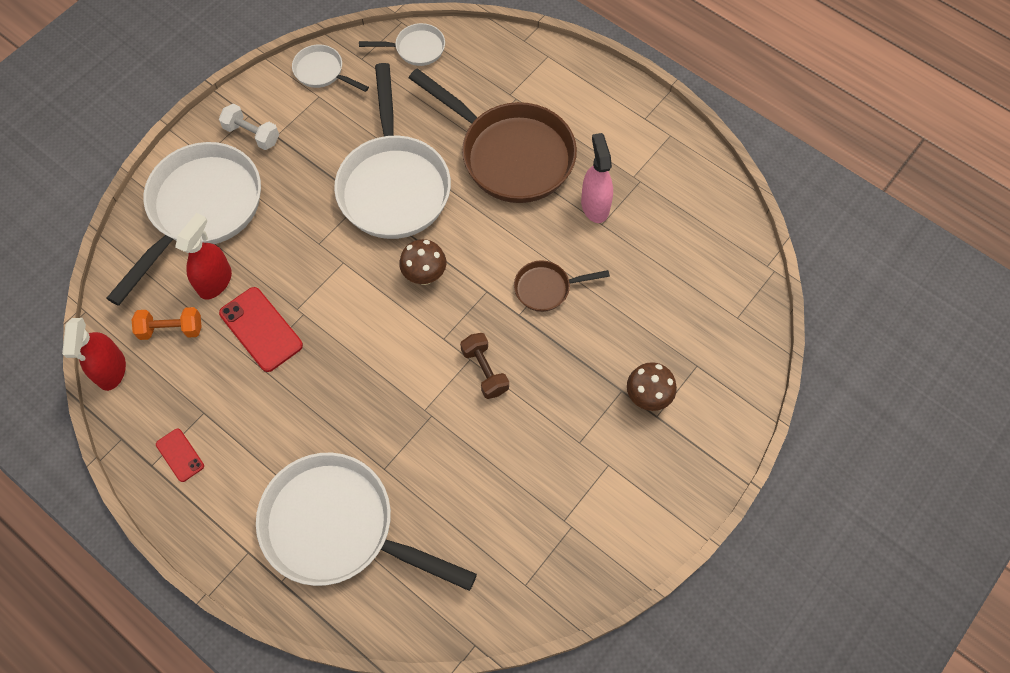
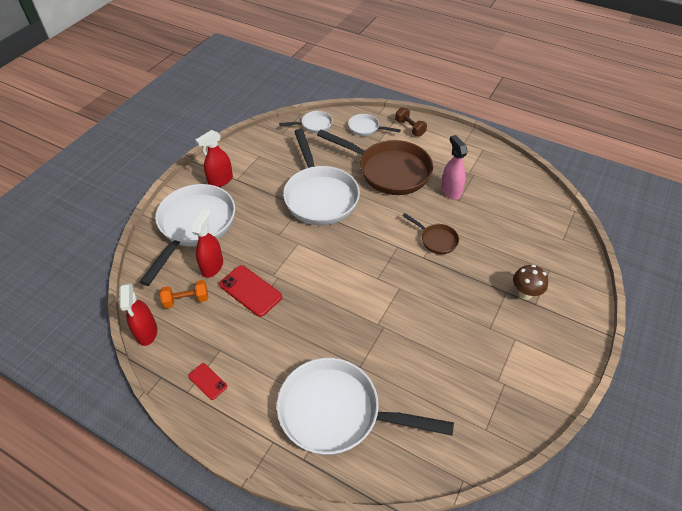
camera: 10 degrees left, 15 degrees down
white dumbbell [219,104,279,150] -> red spray bottle [195,130,233,187]
white pan [292,44,369,92] -> white pan moved to [348,114,401,136]
brown mushroom [399,239,446,285] -> none
brown dumbbell [460,333,509,399] -> brown dumbbell moved to [395,107,427,136]
brown pan [514,260,610,312] -> brown pan turned 120 degrees counterclockwise [402,213,459,254]

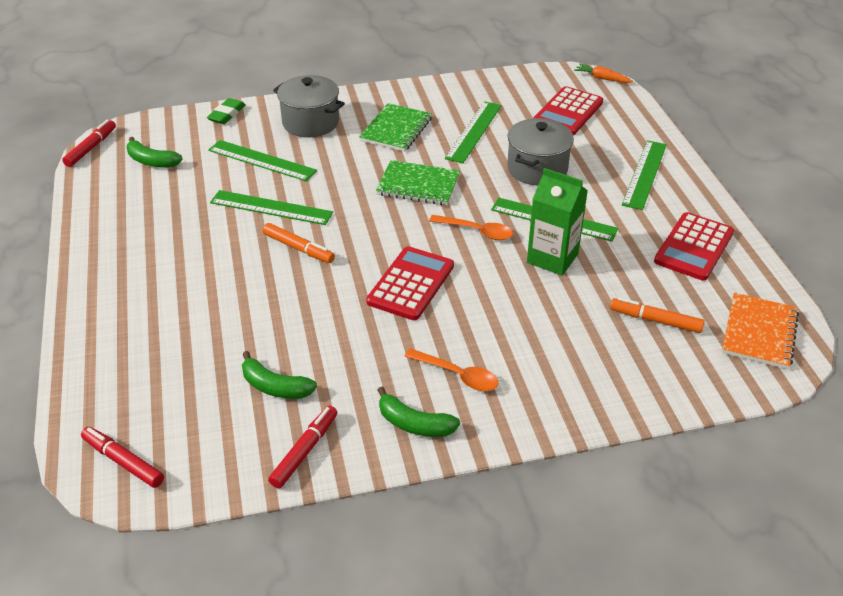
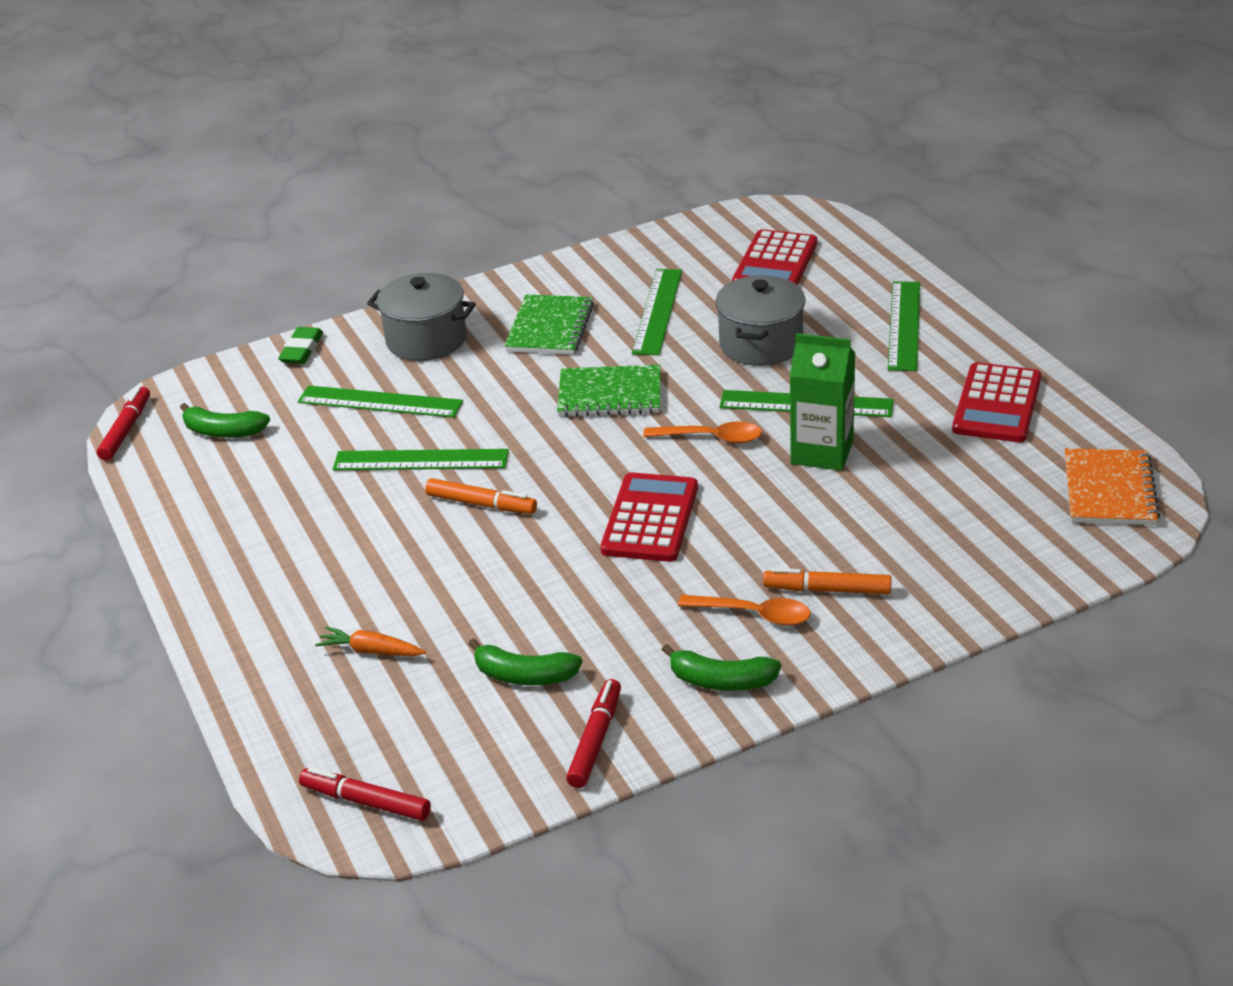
camera: 10 degrees left, 5 degrees down
orange carrot [574,63,633,83] -> orange carrot moved to [315,627,426,656]
orange marker [610,297,705,333] -> orange marker moved to [763,568,892,594]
************
▶ Prompt:
Repeat the whole listing above word for word, but keep any picture out of it.

▶ Result below:
camera: 10 degrees left, 15 degrees down
white dumbbell [219,104,279,150] -> red spray bottle [195,130,233,187]
white pan [292,44,369,92] -> white pan moved to [348,114,401,136]
brown mushroom [399,239,446,285] -> none
brown dumbbell [460,333,509,399] -> brown dumbbell moved to [395,107,427,136]
brown pan [514,260,610,312] -> brown pan turned 120 degrees counterclockwise [402,213,459,254]

camera: 10 degrees left, 5 degrees down
orange carrot [574,63,633,83] -> orange carrot moved to [315,627,426,656]
orange marker [610,297,705,333] -> orange marker moved to [763,568,892,594]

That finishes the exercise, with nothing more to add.